**WORK ITEM**
Take the whole listing and reproduce it exactly, pictures excepted.

==========

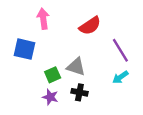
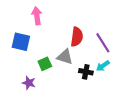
red semicircle: (90, 26) -> (77, 37), moved, turned -48
black cross: (79, 92) -> (86, 72), moved
purple star: (50, 97) -> (29, 83), moved

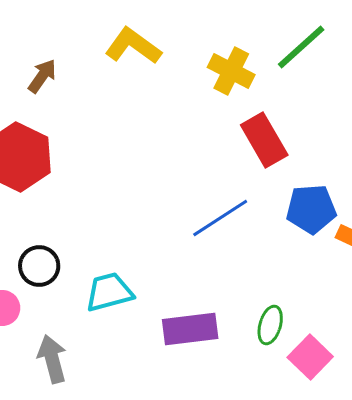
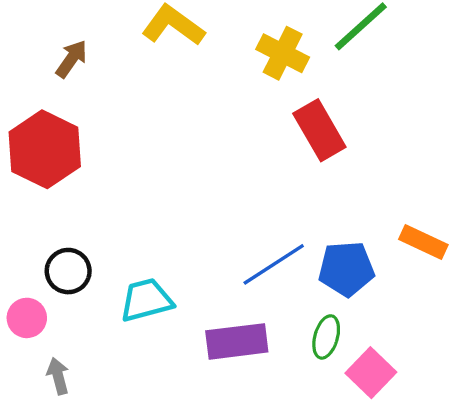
blue pentagon: (311, 209) -> (346, 269), moved
blue line: (220, 218) -> (274, 264), moved
gray arrow: (52, 359) -> (58, 376), moved, size x0.7

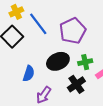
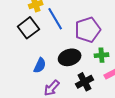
green cross: (85, 62) -> (101, 55), moved

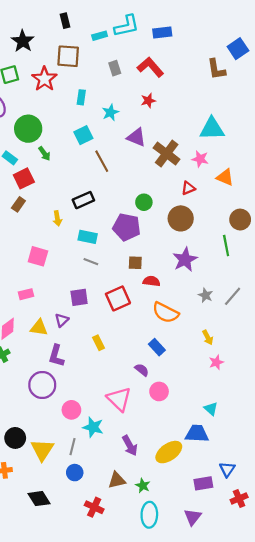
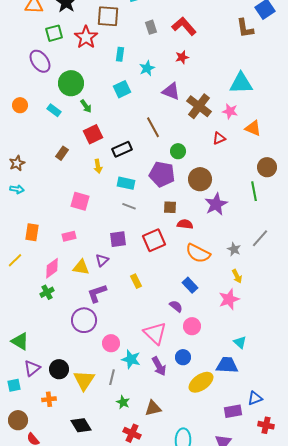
brown line: (102, 161) -> (153, 127), moved
red square: (24, 178) -> (93, 134), moved
brown circle: (181, 218) -> (200, 179), moved
gray star: (206, 295) -> (234, 249), moved
purple L-shape: (56, 356) -> (97, 293), turned 55
pink star: (216, 362) -> (229, 299), moved, size x1.5
purple arrow: (130, 446) -> (159, 366), moved
blue triangle: (227, 469) -> (255, 398), turned 35
blue circle: (75, 473) -> (183, 357), moved
green star: (143, 486) -> (123, 402), moved
red cross: (239, 499) -> (266, 425), turned 35

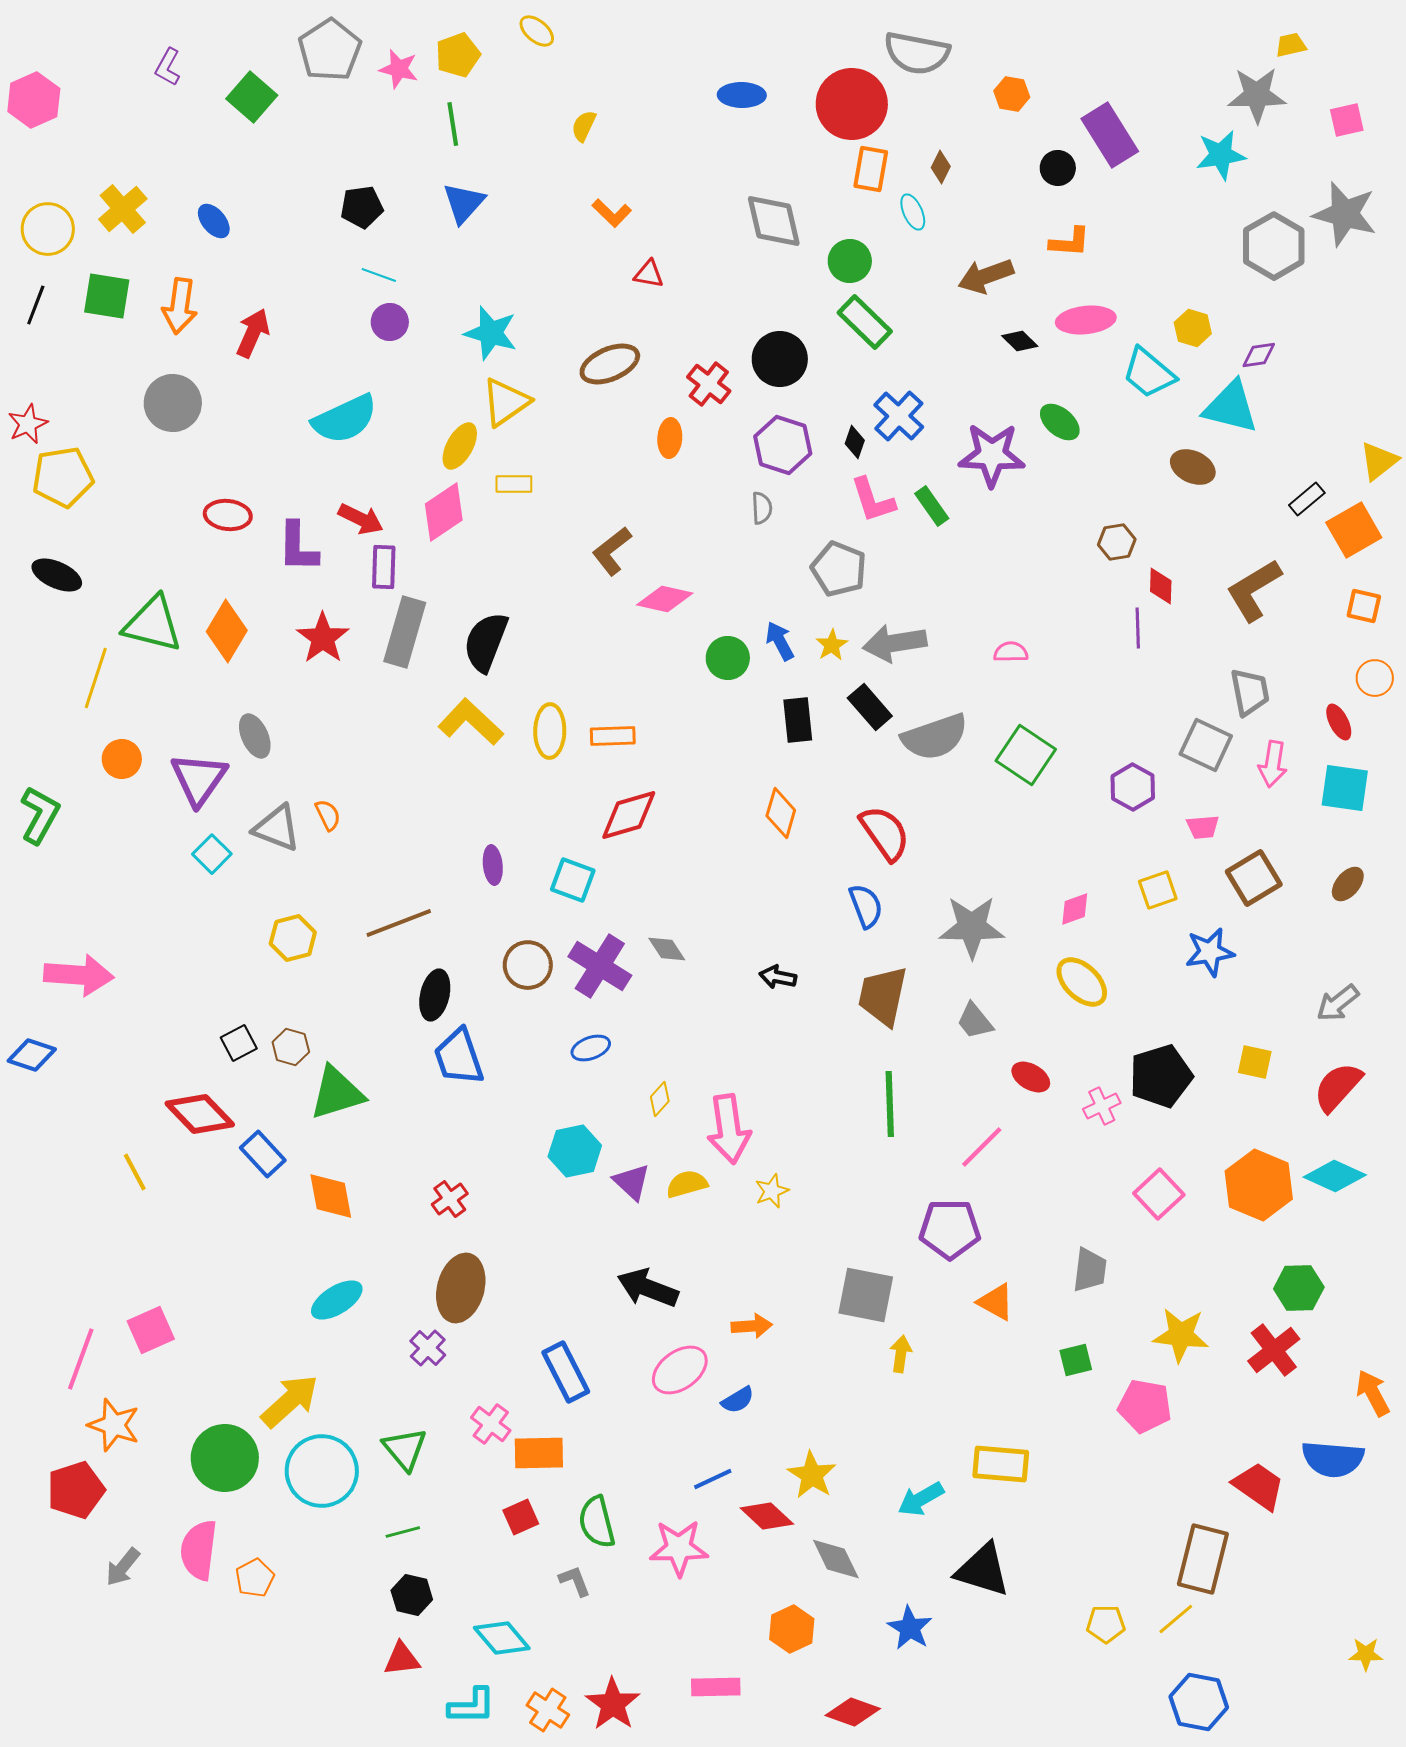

==========

**EXPECTED ANSWER**
red semicircle: (90, 26) -> (77, 37), moved, turned -48
black cross: (79, 92) -> (86, 72), moved
purple star: (50, 97) -> (29, 83), moved

blue pentagon: (311, 209) -> (346, 269), moved
blue line: (220, 218) -> (274, 264), moved
gray arrow: (52, 359) -> (58, 376), moved, size x0.7

green cross: (85, 62) -> (101, 55), moved

brown line: (102, 161) -> (153, 127), moved
red square: (24, 178) -> (93, 134), moved
brown circle: (181, 218) -> (200, 179), moved
gray star: (206, 295) -> (234, 249), moved
purple L-shape: (56, 356) -> (97, 293), turned 55
pink star: (216, 362) -> (229, 299), moved, size x1.5
purple arrow: (130, 446) -> (159, 366), moved
blue triangle: (227, 469) -> (255, 398), turned 35
blue circle: (75, 473) -> (183, 357), moved
green star: (143, 486) -> (123, 402), moved
red cross: (239, 499) -> (266, 425), turned 35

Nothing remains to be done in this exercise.